- Exercise requirements: Lines containing the word "SONAR" are to be copied from the data below.

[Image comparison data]
################
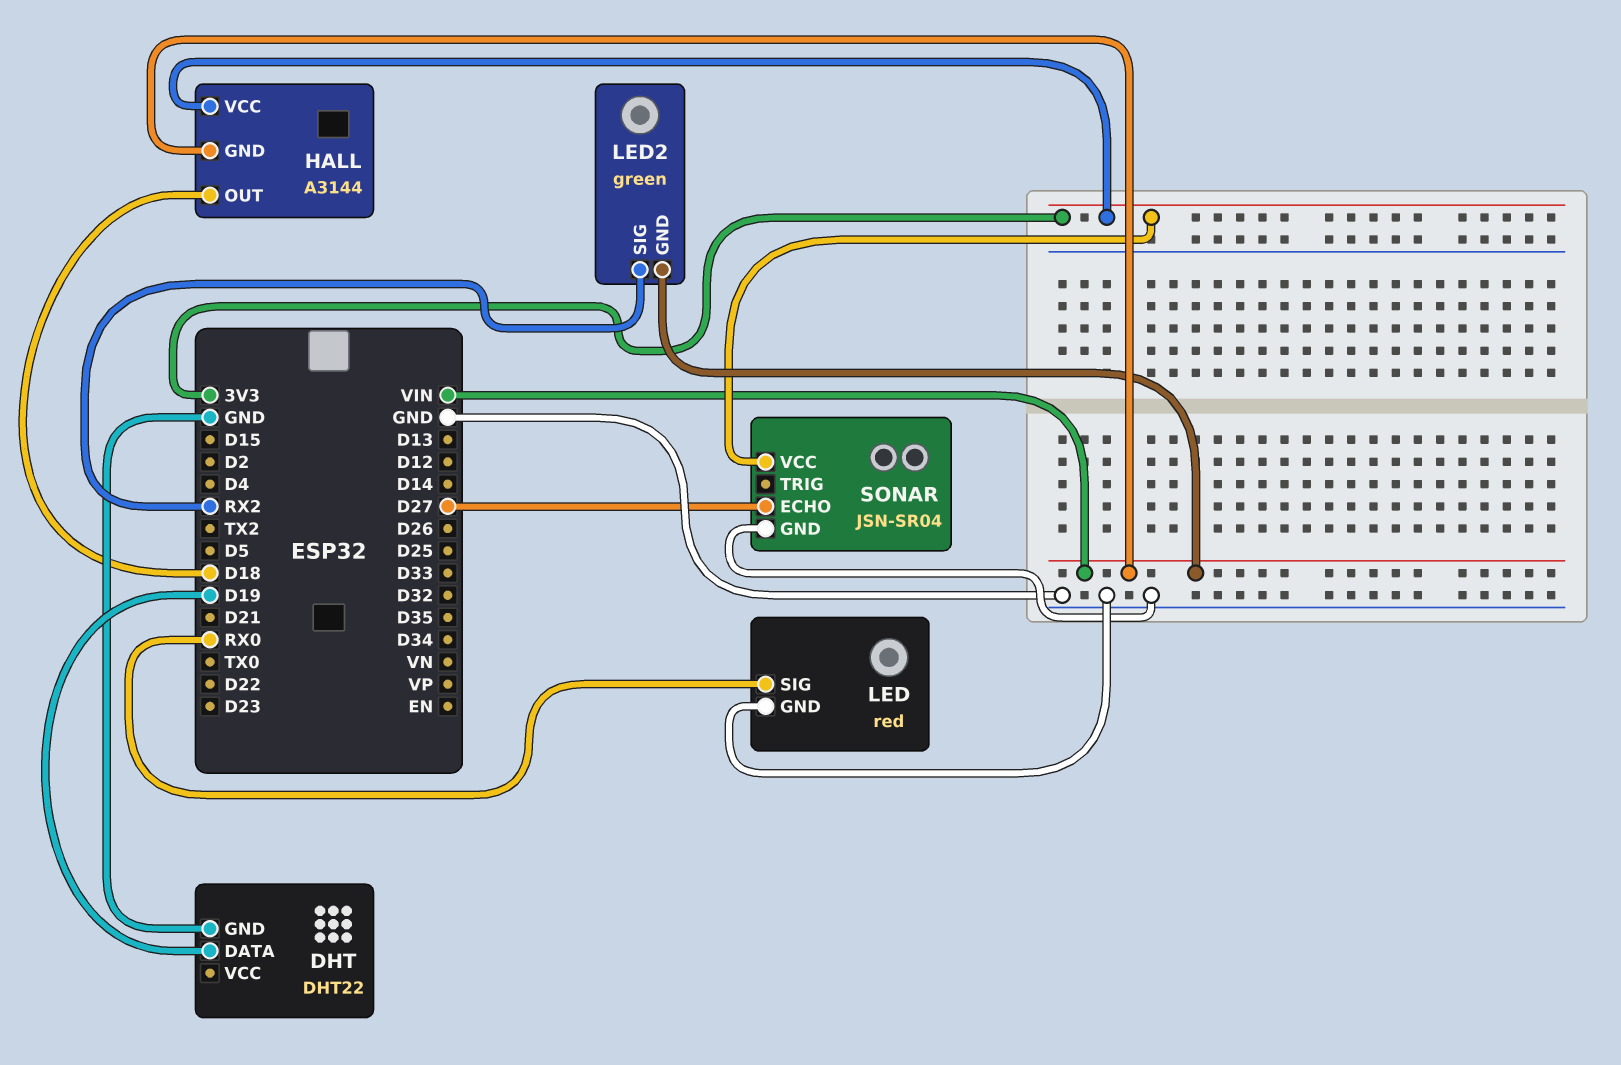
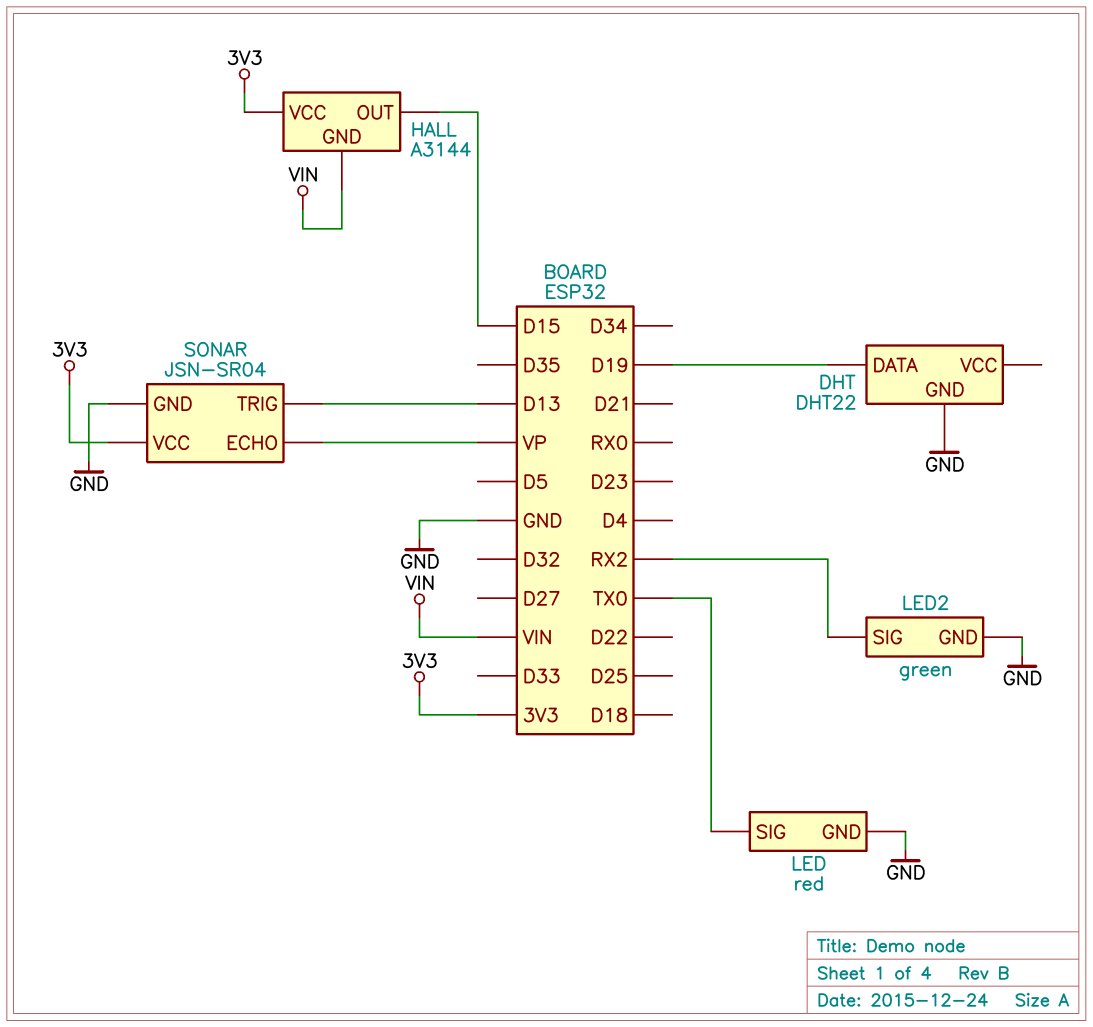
HALL pin OUT: D18 -> D15
LED pin SIG: RX0 -> TX0
LED2 pin GND: VIN -> GND
SONAR pin ECHO: D27 -> VP
SONAR pin TRIG: none -> D13

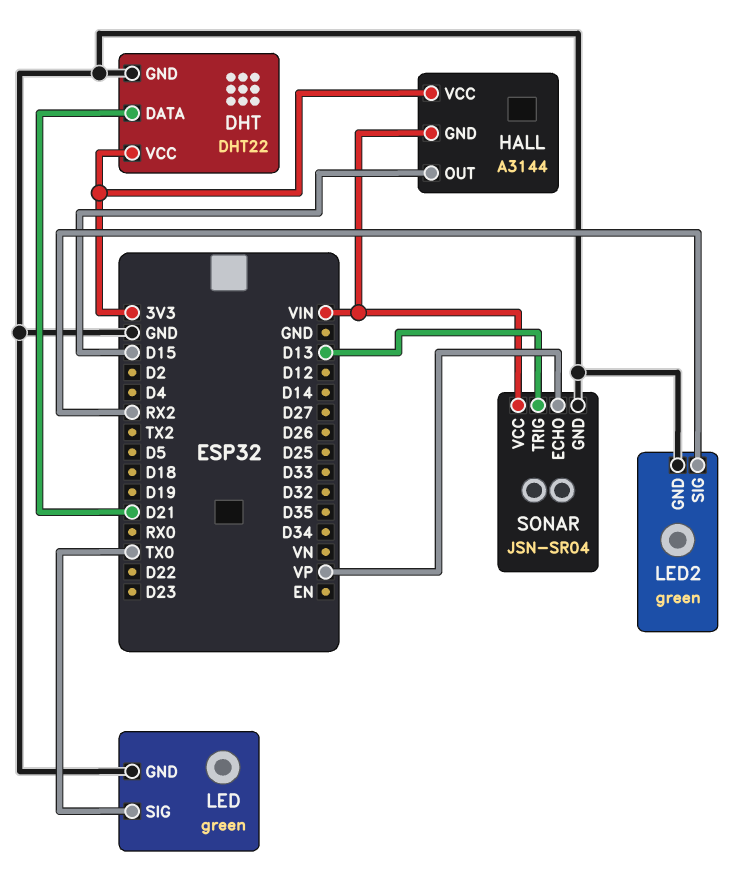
DHT pin DATA: D19 -> D21
DHT pin VCC: none -> 3V3
LED: red -> green
SONAR pin VCC: 3V3 -> VIN

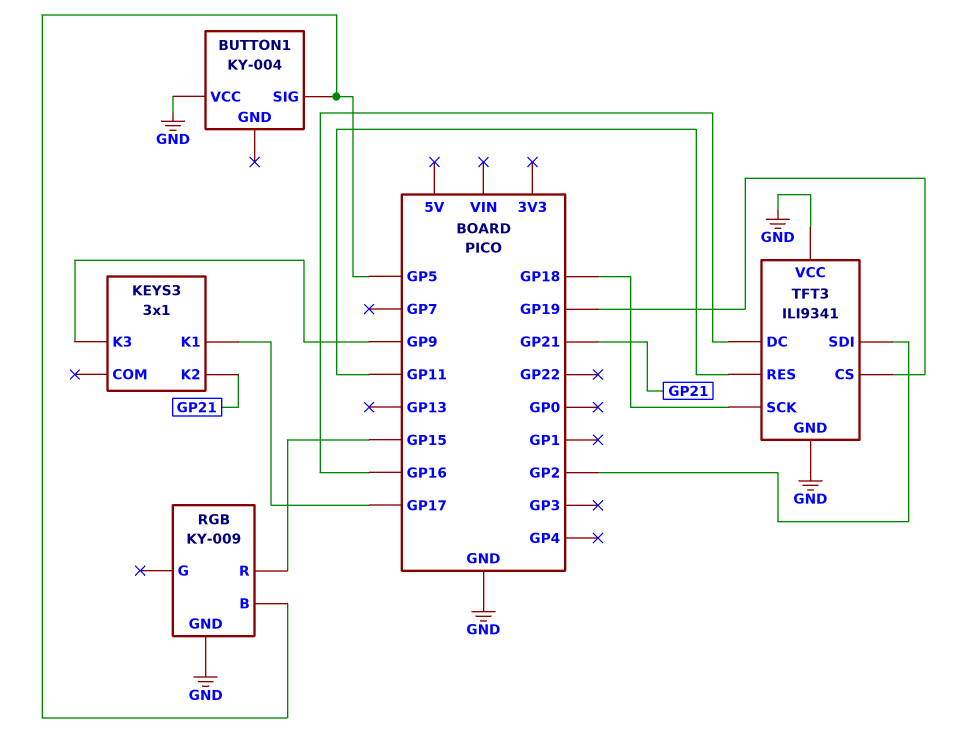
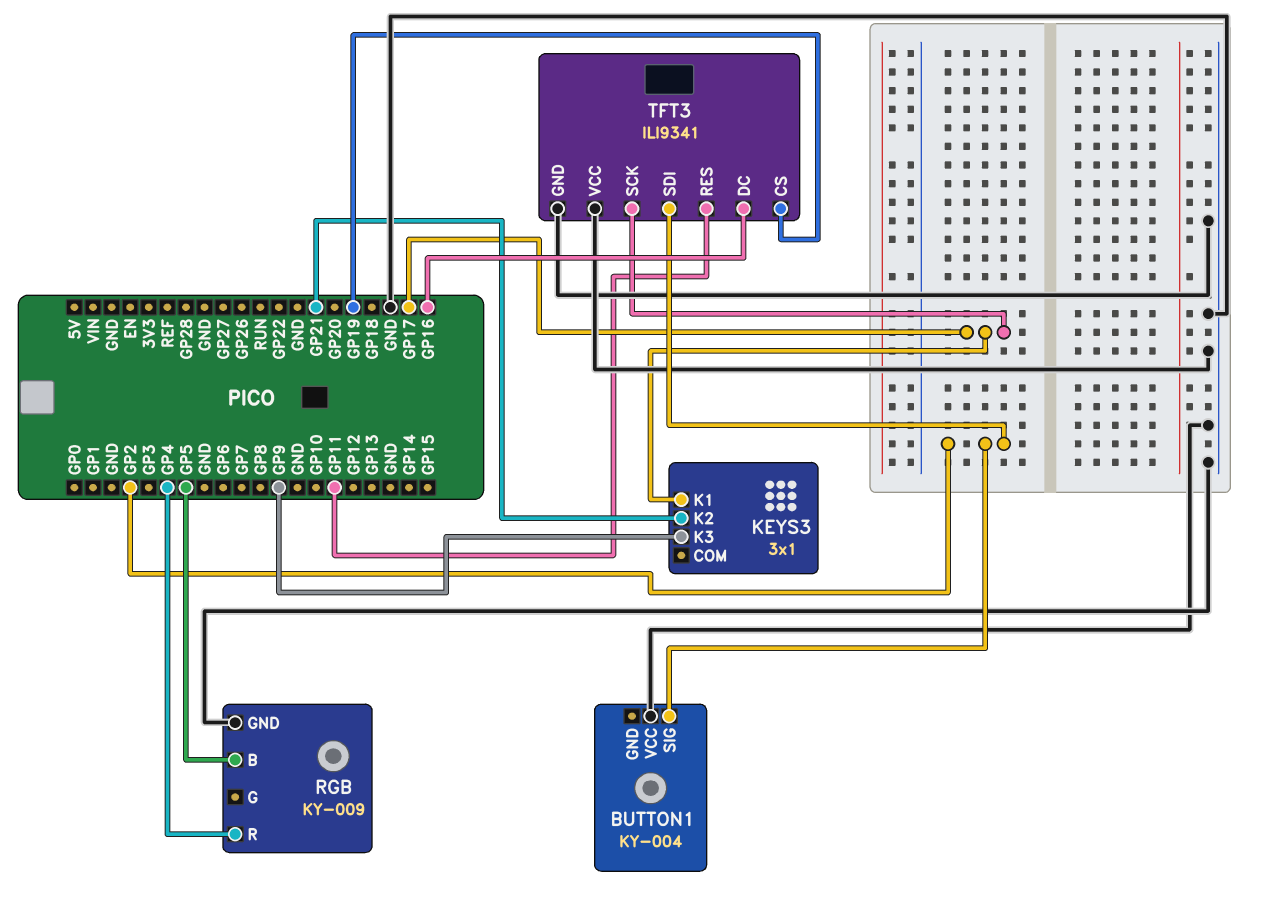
BUTTON1 pin SIG: GP5 -> GP2
RGB pin R: GP15 -> GP4
TFT3 pin SCK: GP18 -> GP17

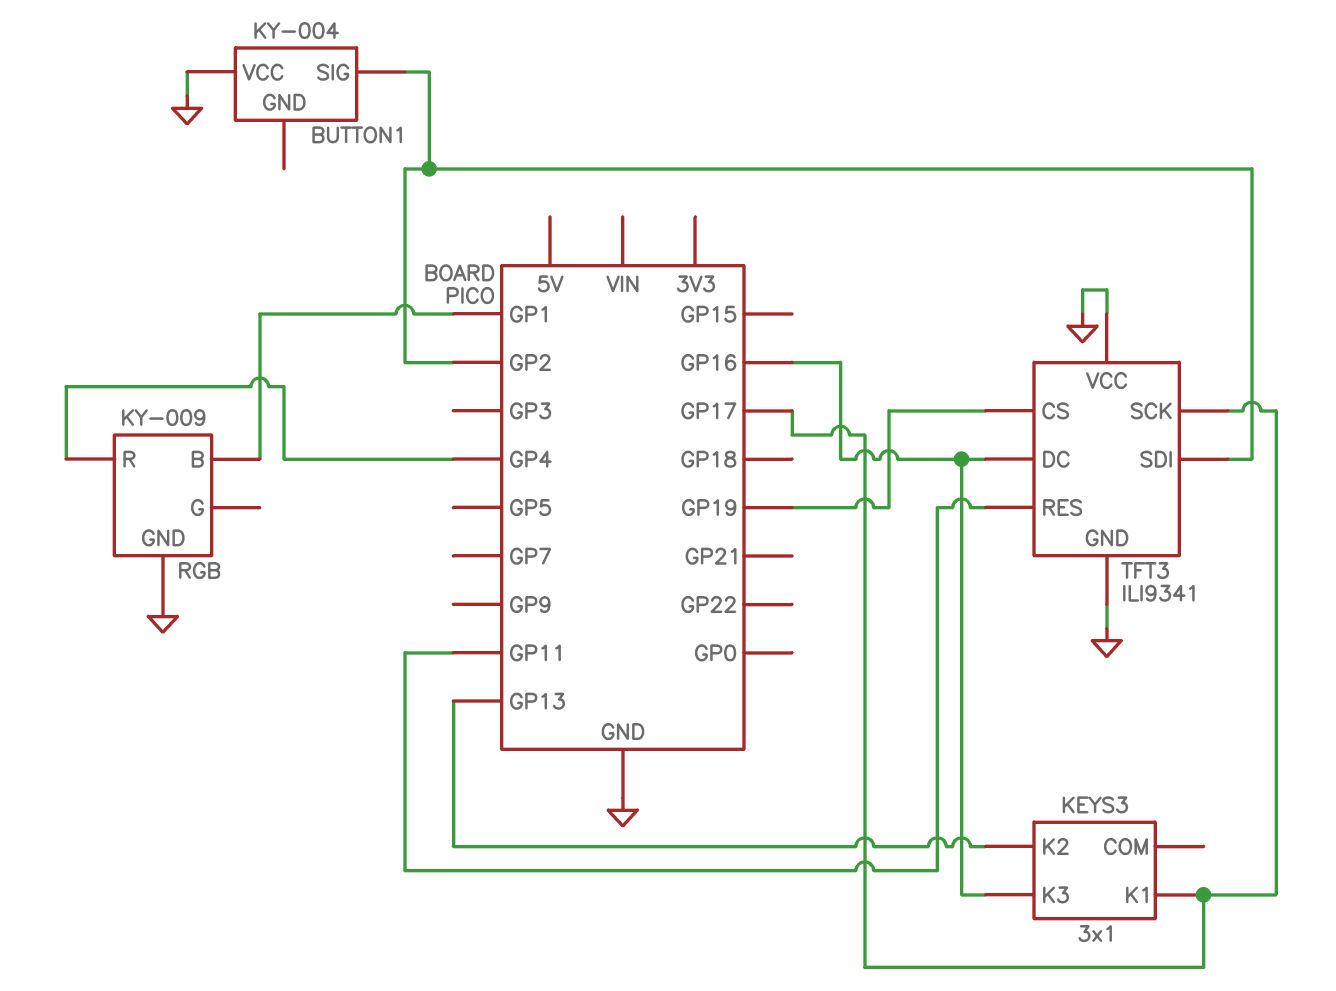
KEYS3 pin K2: GP21 -> GP13
KEYS3 pin K3: GP9 -> GP16
RGB pin B: GP5 -> GP1

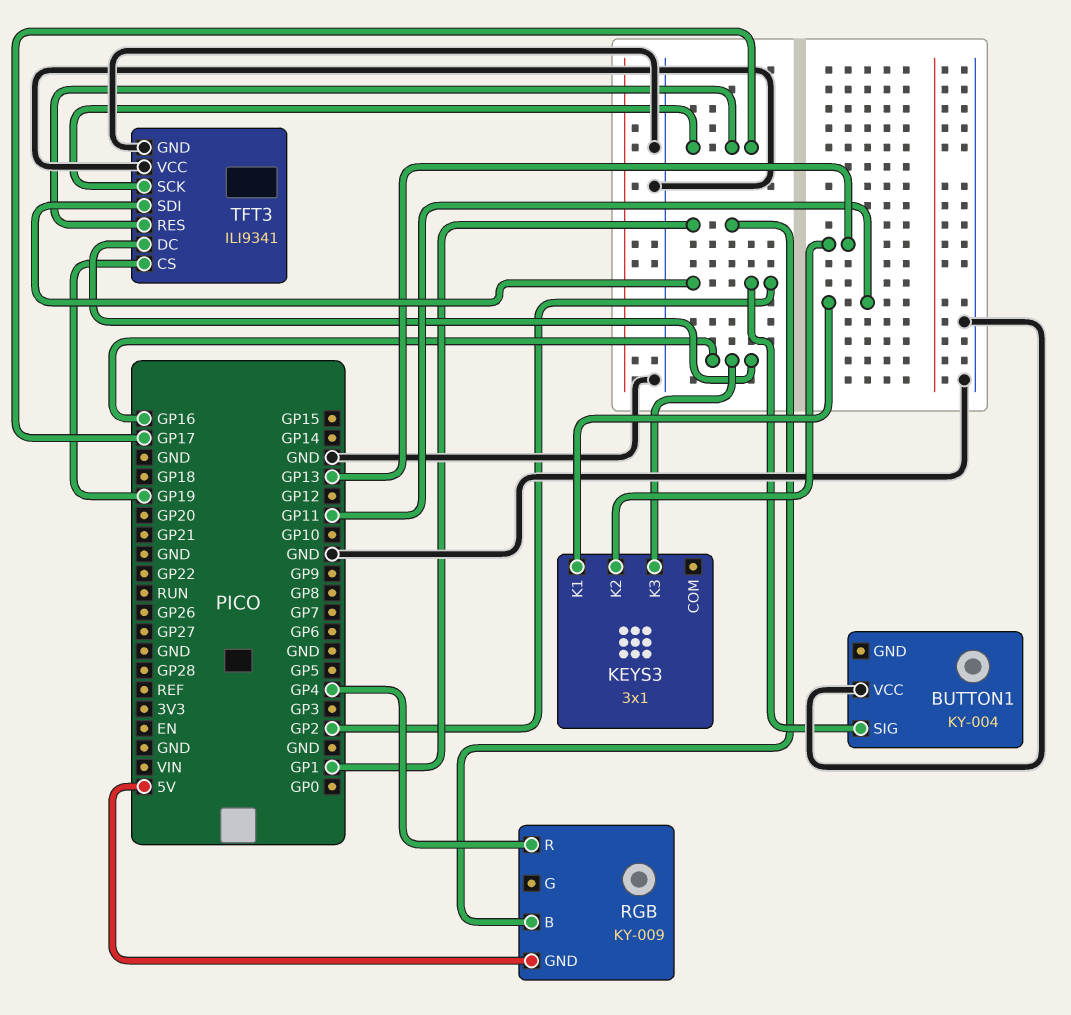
KEYS3 pin K1: GP17 -> GP11
RGB pin GND: GND -> 5V
TFT3 pin RES: GP11 -> GP17

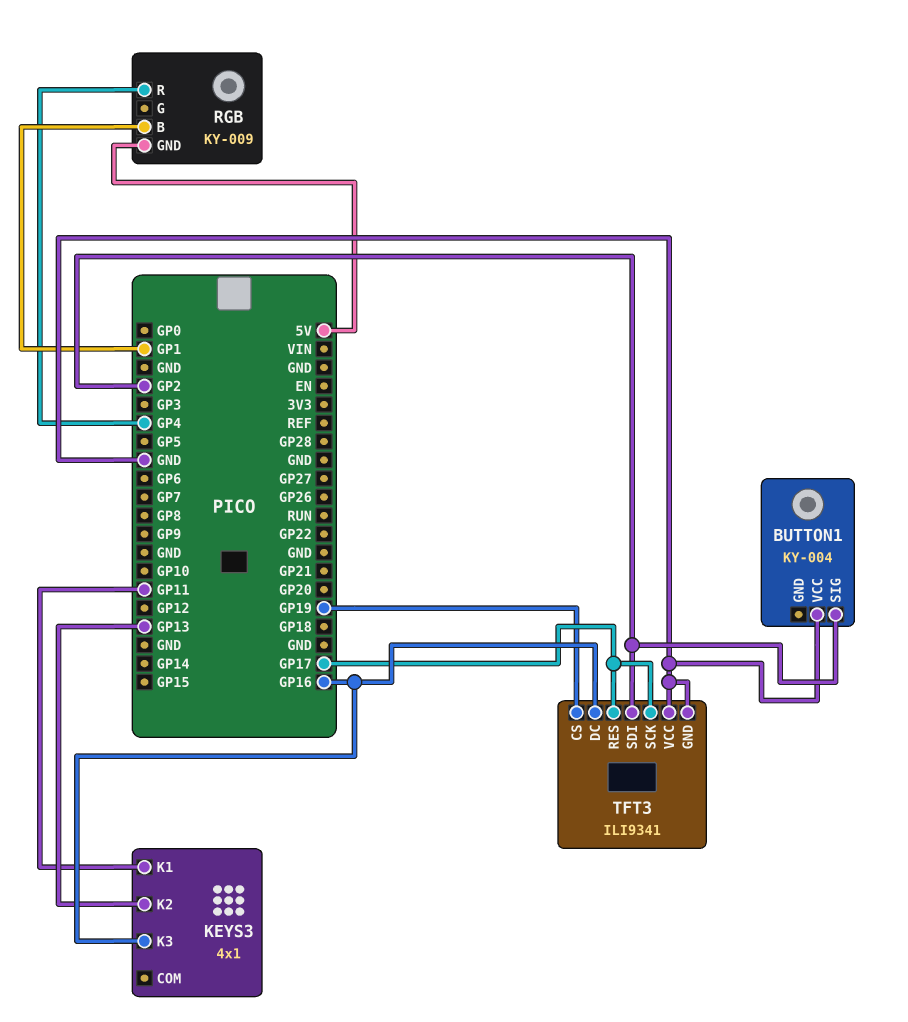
KEYS3: 3x1 -> 4x1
################
- Written response:
SONAR pin ECHO: D27 -> VP
SONAR pin TRIG: none -> D13
SONAR pin VCC: 3V3 -> VIN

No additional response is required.